▶ _TASK DETAILS_:
Output exactly what appears from the line containing "TFT3 pin VCC: 3V3 -> 5V" to the end of the data below, and nothing more.

▶ _DATA LISTING_:
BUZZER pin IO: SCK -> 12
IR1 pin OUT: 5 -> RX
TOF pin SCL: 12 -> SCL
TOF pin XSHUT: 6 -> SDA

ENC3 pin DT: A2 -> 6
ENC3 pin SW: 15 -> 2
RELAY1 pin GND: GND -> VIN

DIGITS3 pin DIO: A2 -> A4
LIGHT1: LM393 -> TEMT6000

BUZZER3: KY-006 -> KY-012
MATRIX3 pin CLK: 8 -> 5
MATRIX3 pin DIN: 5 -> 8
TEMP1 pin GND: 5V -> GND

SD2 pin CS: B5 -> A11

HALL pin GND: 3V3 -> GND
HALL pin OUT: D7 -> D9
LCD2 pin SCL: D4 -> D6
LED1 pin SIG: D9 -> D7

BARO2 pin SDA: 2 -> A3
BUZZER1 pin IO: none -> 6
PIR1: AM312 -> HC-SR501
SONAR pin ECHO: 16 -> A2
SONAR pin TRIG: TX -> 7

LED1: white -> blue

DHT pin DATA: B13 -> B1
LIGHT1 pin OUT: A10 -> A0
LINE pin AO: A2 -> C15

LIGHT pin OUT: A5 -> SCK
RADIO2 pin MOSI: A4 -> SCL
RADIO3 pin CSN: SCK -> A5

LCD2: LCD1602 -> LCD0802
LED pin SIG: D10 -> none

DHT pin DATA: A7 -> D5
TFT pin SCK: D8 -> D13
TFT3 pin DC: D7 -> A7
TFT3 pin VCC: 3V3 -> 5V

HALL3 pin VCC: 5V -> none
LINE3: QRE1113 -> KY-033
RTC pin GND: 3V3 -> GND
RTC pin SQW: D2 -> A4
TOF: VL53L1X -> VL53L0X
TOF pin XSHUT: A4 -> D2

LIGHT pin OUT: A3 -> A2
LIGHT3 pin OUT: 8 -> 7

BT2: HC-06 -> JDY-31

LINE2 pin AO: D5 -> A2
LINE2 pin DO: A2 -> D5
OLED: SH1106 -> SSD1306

▶ _YOUR RESPONSE_:
TFT3 pin VCC: 3V3 -> 5V

HALL3 pin VCC: 5V -> none
LINE3: QRE1113 -> KY-033
RTC pin GND: 3V3 -> GND
RTC pin SQW: D2 -> A4
TOF: VL53L1X -> VL53L0X
TOF pin XSHUT: A4 -> D2

LIGHT pin OUT: A3 -> A2
LIGHT3 pin OUT: 8 -> 7

BT2: HC-06 -> JDY-31

LINE2 pin AO: D5 -> A2
LINE2 pin DO: A2 -> D5
OLED: SH1106 -> SSD1306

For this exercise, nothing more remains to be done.